▶ TASK REQUIREMENTS
Copy the following items word for word, every one of them.

>> begin

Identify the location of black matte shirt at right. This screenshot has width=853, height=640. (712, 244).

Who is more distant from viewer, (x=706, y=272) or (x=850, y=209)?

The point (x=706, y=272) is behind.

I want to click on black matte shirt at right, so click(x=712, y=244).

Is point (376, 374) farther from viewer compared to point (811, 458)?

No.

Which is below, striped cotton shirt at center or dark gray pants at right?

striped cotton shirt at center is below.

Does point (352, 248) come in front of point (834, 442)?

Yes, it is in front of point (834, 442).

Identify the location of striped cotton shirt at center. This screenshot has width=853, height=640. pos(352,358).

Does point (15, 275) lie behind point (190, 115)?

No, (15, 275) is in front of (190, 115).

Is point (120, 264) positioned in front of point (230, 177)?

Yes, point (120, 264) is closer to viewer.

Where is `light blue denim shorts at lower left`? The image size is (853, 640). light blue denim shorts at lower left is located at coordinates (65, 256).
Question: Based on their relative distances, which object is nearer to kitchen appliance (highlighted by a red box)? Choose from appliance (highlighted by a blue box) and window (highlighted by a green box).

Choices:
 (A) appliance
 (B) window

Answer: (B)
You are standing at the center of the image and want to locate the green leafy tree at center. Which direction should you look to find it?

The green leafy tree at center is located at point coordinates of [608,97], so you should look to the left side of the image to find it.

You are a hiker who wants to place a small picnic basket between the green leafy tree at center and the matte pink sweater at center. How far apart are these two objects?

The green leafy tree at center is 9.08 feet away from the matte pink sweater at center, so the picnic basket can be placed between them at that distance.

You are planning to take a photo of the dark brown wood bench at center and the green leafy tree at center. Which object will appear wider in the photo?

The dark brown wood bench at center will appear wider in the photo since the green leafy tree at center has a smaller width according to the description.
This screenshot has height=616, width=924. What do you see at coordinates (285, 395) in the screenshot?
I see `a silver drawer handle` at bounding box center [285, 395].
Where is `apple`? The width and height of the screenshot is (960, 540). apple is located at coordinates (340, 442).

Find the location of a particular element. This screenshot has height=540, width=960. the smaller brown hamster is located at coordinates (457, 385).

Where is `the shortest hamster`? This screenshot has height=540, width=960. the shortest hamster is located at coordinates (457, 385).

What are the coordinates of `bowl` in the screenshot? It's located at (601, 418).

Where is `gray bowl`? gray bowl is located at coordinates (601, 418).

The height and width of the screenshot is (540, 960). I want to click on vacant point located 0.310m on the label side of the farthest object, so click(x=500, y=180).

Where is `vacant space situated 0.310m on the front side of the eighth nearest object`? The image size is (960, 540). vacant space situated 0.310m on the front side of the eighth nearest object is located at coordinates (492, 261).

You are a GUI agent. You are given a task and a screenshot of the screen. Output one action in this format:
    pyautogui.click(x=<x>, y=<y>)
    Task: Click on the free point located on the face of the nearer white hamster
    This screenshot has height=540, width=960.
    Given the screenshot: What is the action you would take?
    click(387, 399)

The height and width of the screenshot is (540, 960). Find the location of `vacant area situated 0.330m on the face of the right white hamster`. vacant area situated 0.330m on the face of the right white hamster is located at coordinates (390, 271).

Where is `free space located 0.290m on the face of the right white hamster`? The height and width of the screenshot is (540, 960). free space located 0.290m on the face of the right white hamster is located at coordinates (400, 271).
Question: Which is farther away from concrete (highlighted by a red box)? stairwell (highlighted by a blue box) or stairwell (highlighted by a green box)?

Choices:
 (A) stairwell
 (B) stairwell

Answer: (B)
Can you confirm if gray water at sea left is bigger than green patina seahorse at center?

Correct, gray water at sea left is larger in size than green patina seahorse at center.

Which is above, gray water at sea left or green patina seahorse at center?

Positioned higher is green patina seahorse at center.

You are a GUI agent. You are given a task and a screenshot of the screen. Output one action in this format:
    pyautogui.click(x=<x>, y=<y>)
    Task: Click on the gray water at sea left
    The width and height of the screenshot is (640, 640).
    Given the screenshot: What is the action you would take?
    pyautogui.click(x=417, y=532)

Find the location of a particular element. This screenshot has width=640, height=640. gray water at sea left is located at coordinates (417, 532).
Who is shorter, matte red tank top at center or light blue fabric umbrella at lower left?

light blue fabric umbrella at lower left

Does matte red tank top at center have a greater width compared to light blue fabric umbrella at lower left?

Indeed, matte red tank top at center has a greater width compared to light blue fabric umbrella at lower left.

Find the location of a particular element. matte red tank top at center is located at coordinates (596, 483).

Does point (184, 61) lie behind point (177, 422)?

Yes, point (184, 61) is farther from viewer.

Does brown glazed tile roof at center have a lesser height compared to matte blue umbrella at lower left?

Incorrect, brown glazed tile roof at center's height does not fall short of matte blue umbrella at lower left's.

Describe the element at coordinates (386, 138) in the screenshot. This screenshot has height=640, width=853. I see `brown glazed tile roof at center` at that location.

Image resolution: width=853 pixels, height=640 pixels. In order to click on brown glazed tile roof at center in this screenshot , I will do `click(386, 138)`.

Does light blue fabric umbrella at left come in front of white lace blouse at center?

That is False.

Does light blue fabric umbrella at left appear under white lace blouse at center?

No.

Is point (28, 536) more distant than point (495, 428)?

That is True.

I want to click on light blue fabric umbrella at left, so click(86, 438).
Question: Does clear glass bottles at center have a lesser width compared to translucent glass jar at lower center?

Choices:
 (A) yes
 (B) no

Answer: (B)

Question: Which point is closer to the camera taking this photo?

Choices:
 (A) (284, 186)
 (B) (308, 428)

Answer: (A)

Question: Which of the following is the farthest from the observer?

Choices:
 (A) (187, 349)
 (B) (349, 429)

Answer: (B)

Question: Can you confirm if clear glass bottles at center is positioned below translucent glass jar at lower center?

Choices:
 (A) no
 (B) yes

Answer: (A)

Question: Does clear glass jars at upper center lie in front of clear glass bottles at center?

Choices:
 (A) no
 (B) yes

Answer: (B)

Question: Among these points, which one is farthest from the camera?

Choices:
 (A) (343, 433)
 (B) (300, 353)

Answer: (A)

>> end

▶ IN RESPONSE
Identify the location of black matte shirt at right. This screenshot has width=853, height=640. (712, 244).

Who is more distant from viewer, (x=706, y=272) or (x=850, y=209)?

The point (x=706, y=272) is behind.

I want to click on black matte shirt at right, so click(x=712, y=244).

Is point (376, 374) farther from viewer compared to point (811, 458)?

No.

Which is below, striped cotton shirt at center or dark gray pants at right?

striped cotton shirt at center is below.

Does point (352, 248) come in front of point (834, 442)?

Yes, it is in front of point (834, 442).

Identify the location of striped cotton shirt at center. This screenshot has width=853, height=640. pos(352,358).

Does point (15, 275) lie behind point (190, 115)?

No, (15, 275) is in front of (190, 115).

Is point (120, 264) positioned in front of point (230, 177)?

Yes, point (120, 264) is closer to viewer.

Where is `light blue denim shorts at lower left`? The image size is (853, 640). light blue denim shorts at lower left is located at coordinates (65, 256).
Question: Based on their relative distances, which object is nearer to kitchen appliance (highlighted by a red box)? Choose from appliance (highlighted by a blue box) and window (highlighted by a green box).

Choices:
 (A) appliance
 (B) window

Answer: (B)
You are standing at the center of the image and want to locate the green leafy tree at center. Which direction should you look to find it?

The green leafy tree at center is located at point coordinates of [608,97], so you should look to the left side of the image to find it.

You are a hiker who wants to place a small picnic basket between the green leafy tree at center and the matte pink sweater at center. How far apart are these two objects?

The green leafy tree at center is 9.08 feet away from the matte pink sweater at center, so the picnic basket can be placed between them at that distance.

You are planning to take a photo of the dark brown wood bench at center and the green leafy tree at center. Which object will appear wider in the photo?

The dark brown wood bench at center will appear wider in the photo since the green leafy tree at center has a smaller width according to the description.
This screenshot has height=616, width=924. What do you see at coordinates (285, 395) in the screenshot?
I see `a silver drawer handle` at bounding box center [285, 395].
Where is `apple`? The width and height of the screenshot is (960, 540). apple is located at coordinates (340, 442).

Find the location of a particular element. This screenshot has height=540, width=960. the smaller brown hamster is located at coordinates (457, 385).

Where is `the shortest hamster`? This screenshot has height=540, width=960. the shortest hamster is located at coordinates (457, 385).

What are the coordinates of `bowl` in the screenshot? It's located at (601, 418).

Where is `gray bowl`? gray bowl is located at coordinates (601, 418).

The height and width of the screenshot is (540, 960). I want to click on vacant point located 0.310m on the label side of the farthest object, so click(x=500, y=180).

Where is `vacant space situated 0.310m on the front side of the eighth nearest object`? The image size is (960, 540). vacant space situated 0.310m on the front side of the eighth nearest object is located at coordinates (492, 261).

You are a GUI agent. You are given a task and a screenshot of the screen. Output one action in this format:
    pyautogui.click(x=<x>, y=<y>)
    Task: Click on the free point located on the face of the nearer white hamster
    This screenshot has height=540, width=960.
    Given the screenshot: What is the action you would take?
    click(387, 399)

The height and width of the screenshot is (540, 960). Find the location of `vacant area situated 0.330m on the face of the right white hamster`. vacant area situated 0.330m on the face of the right white hamster is located at coordinates (390, 271).

Where is `free space located 0.290m on the face of the right white hamster`? The height and width of the screenshot is (540, 960). free space located 0.290m on the face of the right white hamster is located at coordinates (400, 271).
Question: Which is farther away from concrete (highlighted by a red box)? stairwell (highlighted by a blue box) or stairwell (highlighted by a green box)?

Choices:
 (A) stairwell
 (B) stairwell

Answer: (B)
Can you confirm if gray water at sea left is bigger than green patina seahorse at center?

Correct, gray water at sea left is larger in size than green patina seahorse at center.

Which is above, gray water at sea left or green patina seahorse at center?

Positioned higher is green patina seahorse at center.

You are a GUI agent. You are given a task and a screenshot of the screen. Output one action in this format:
    pyautogui.click(x=<x>, y=<y>)
    Task: Click on the gray water at sea left
    The width and height of the screenshot is (640, 640).
    Given the screenshot: What is the action you would take?
    pyautogui.click(x=417, y=532)

Find the location of a particular element. This screenshot has width=640, height=640. gray water at sea left is located at coordinates (417, 532).
Who is shorter, matte red tank top at center or light blue fabric umbrella at lower left?

light blue fabric umbrella at lower left

Does matte red tank top at center have a greater width compared to light blue fabric umbrella at lower left?

Indeed, matte red tank top at center has a greater width compared to light blue fabric umbrella at lower left.

Find the location of a particular element. matte red tank top at center is located at coordinates (596, 483).

Does point (184, 61) lie behind point (177, 422)?

Yes, point (184, 61) is farther from viewer.

Does brown glazed tile roof at center have a lesser height compared to matte blue umbrella at lower left?

Incorrect, brown glazed tile roof at center's height does not fall short of matte blue umbrella at lower left's.

Describe the element at coordinates (386, 138) in the screenshot. This screenshot has height=640, width=853. I see `brown glazed tile roof at center` at that location.

Image resolution: width=853 pixels, height=640 pixels. In order to click on brown glazed tile roof at center in this screenshot , I will do `click(386, 138)`.

Does light blue fabric umbrella at left come in front of white lace blouse at center?

That is False.

Does light blue fabric umbrella at left appear under white lace blouse at center?

No.

Is point (28, 536) more distant than point (495, 428)?

That is True.

I want to click on light blue fabric umbrella at left, so click(86, 438).
Question: Does clear glass bottles at center have a lesser width compared to translucent glass jar at lower center?

Choices:
 (A) yes
 (B) no

Answer: (B)

Question: Which point is closer to the camera taking this photo?

Choices:
 (A) (284, 186)
 (B) (308, 428)

Answer: (A)

Question: Which of the following is the farthest from the observer?

Choices:
 (A) (187, 349)
 (B) (349, 429)

Answer: (B)

Question: Can you confirm if clear glass bottles at center is positioned below translucent glass jar at lower center?

Choices:
 (A) no
 (B) yes

Answer: (A)

Question: Does clear glass jars at upper center lie in front of clear glass bottles at center?

Choices:
 (A) no
 (B) yes

Answer: (B)

Question: Among these points, which one is farthest from the camera?

Choices:
 (A) (343, 433)
 (B) (300, 353)

Answer: (A)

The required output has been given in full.